- [Problem to work on]: Start at the line in the entries below that contains "SD pin VCC: GND -> 3V3", stop at the line that contains "TOF: VL6180X -> VL53L0X", and output exactly the lines in that span, both ends included.

- [Recorded data]:
----
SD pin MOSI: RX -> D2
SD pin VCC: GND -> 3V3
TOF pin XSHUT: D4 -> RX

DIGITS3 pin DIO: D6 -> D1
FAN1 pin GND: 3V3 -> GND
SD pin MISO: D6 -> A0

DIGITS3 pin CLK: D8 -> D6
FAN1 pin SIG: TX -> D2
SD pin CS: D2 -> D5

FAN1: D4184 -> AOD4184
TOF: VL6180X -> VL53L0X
----
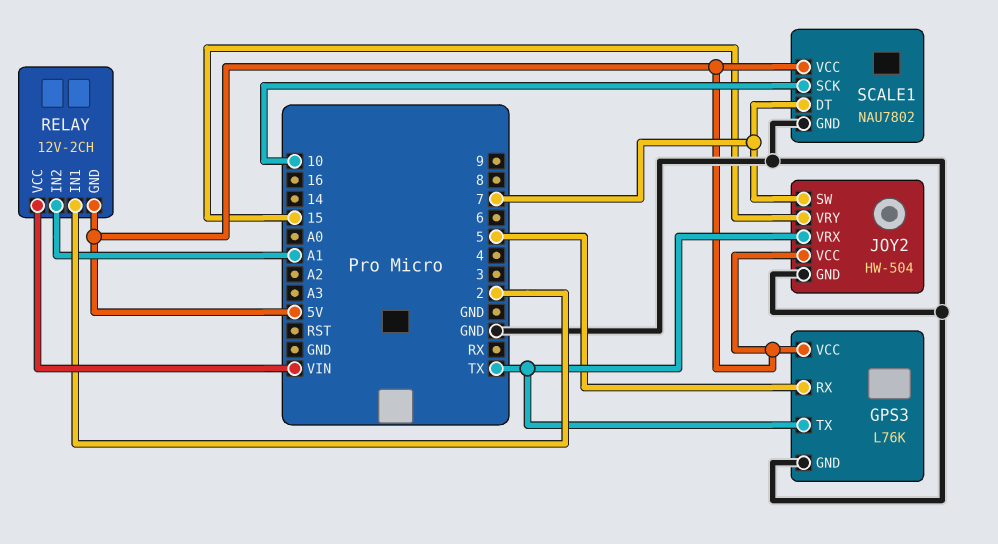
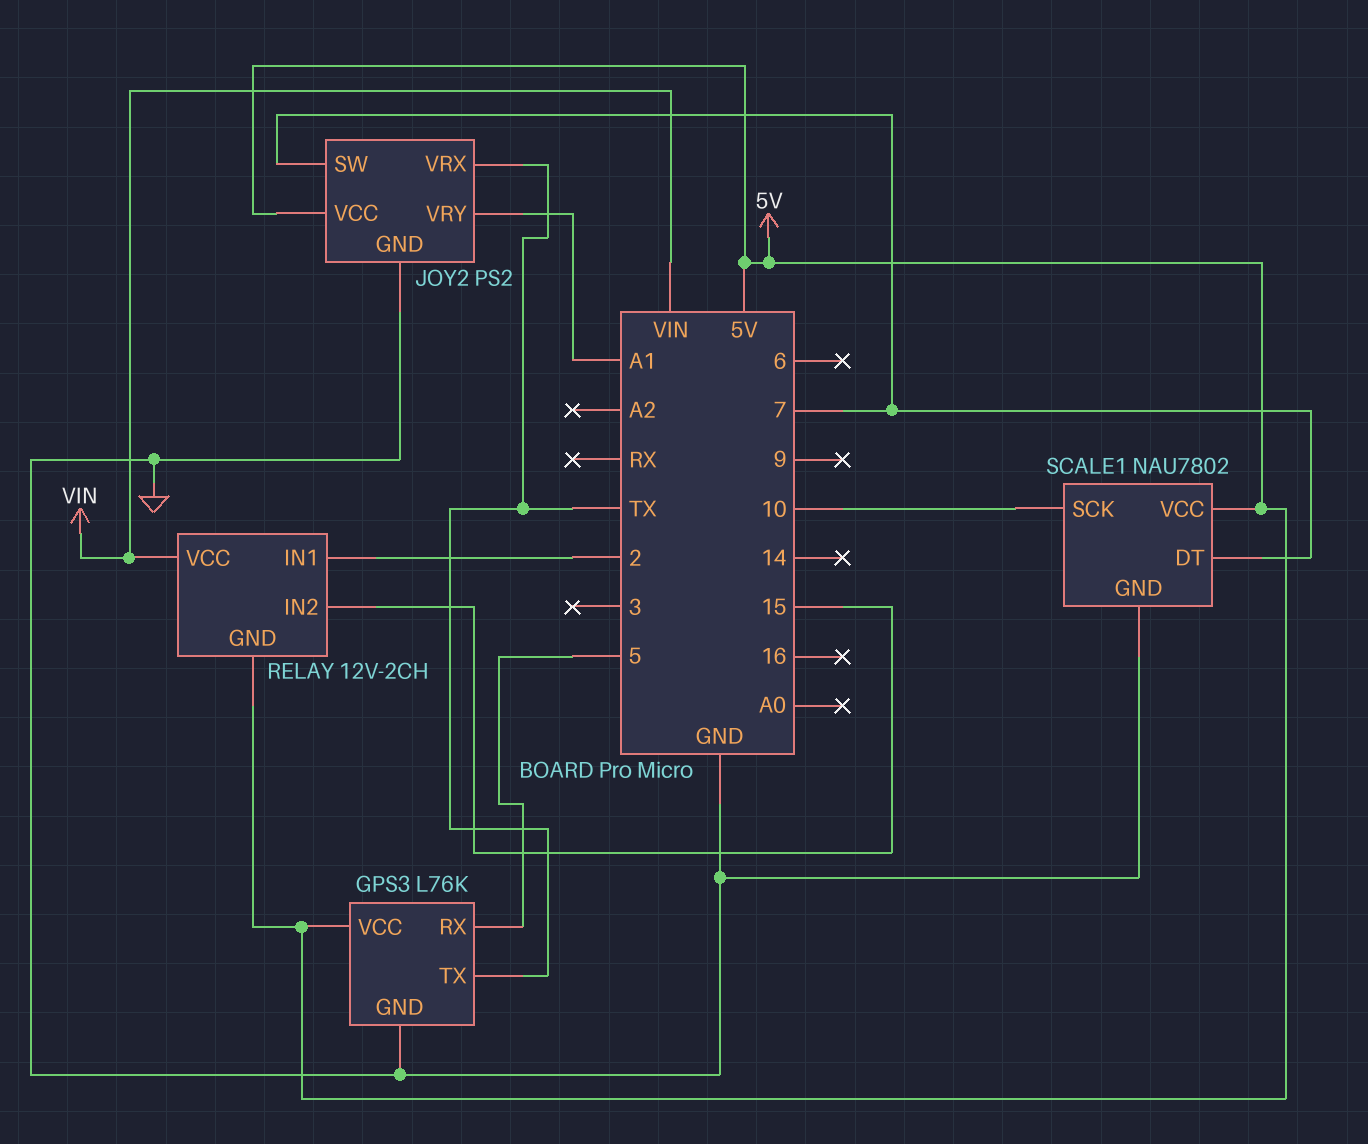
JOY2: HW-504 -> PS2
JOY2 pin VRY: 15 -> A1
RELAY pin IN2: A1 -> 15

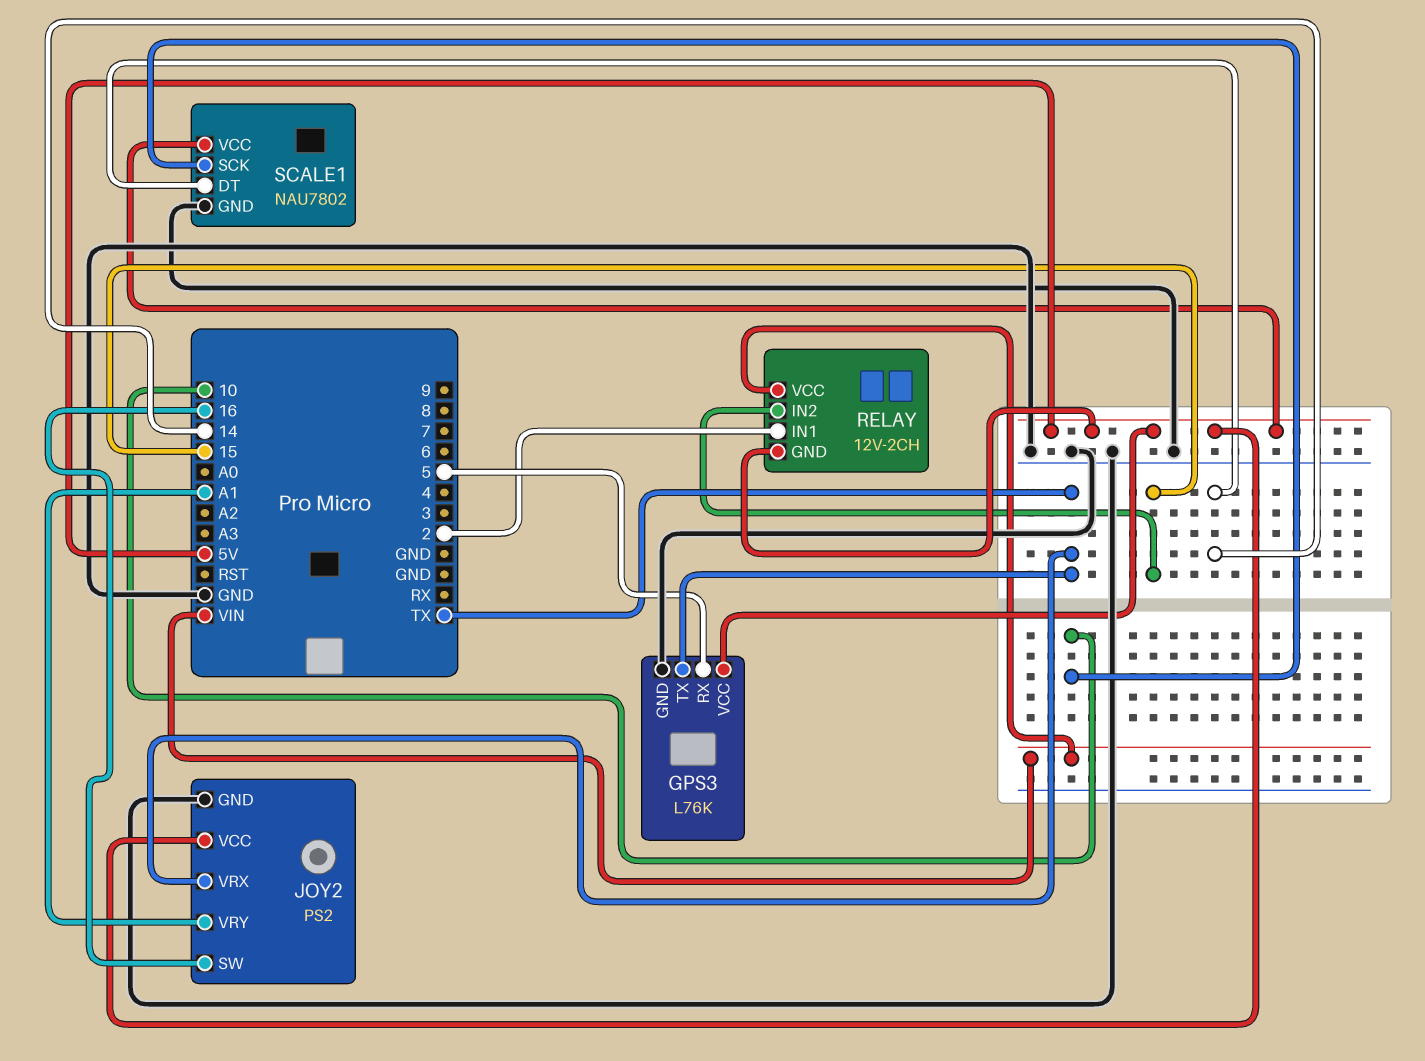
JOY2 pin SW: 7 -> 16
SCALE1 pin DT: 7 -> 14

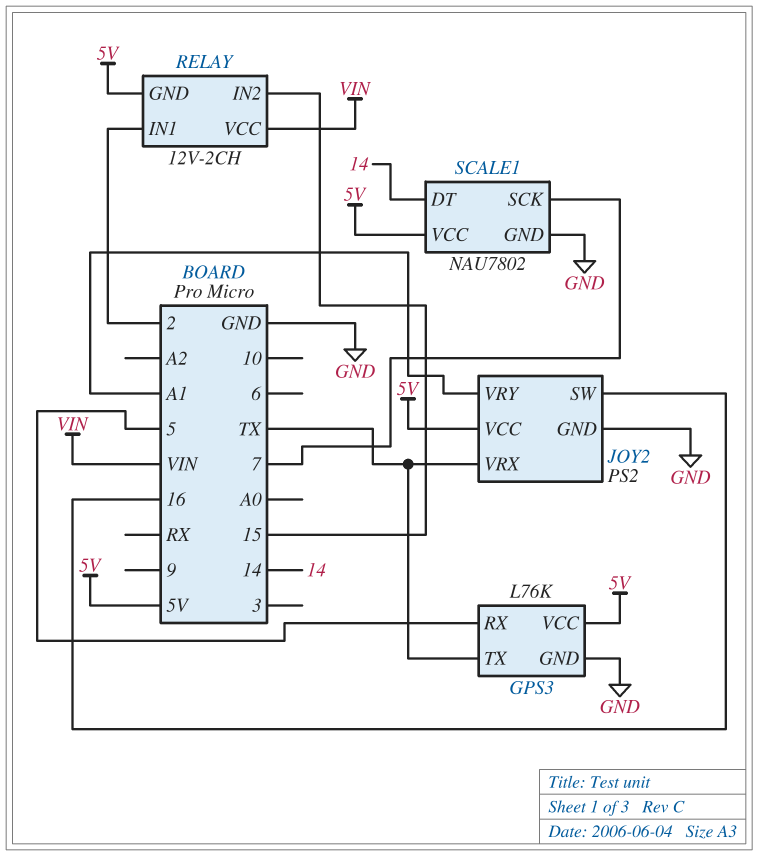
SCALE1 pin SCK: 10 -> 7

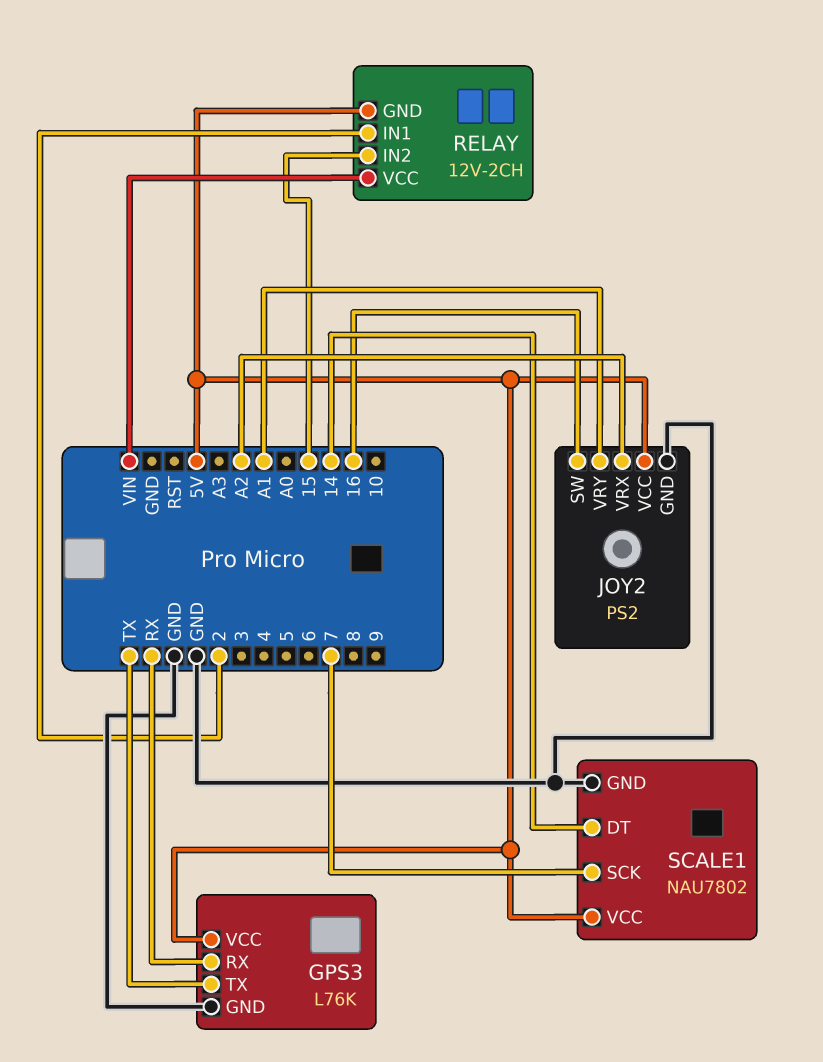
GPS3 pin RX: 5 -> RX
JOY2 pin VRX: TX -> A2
----
- [Solution for this task]:
SD pin VCC: GND -> 3V3
TOF pin XSHUT: D4 -> RX

DIGITS3 pin DIO: D6 -> D1
FAN1 pin GND: 3V3 -> GND
SD pin MISO: D6 -> A0

DIGITS3 pin CLK: D8 -> D6
FAN1 pin SIG: TX -> D2
SD pin CS: D2 -> D5

FAN1: D4184 -> AOD4184
TOF: VL6180X -> VL53L0X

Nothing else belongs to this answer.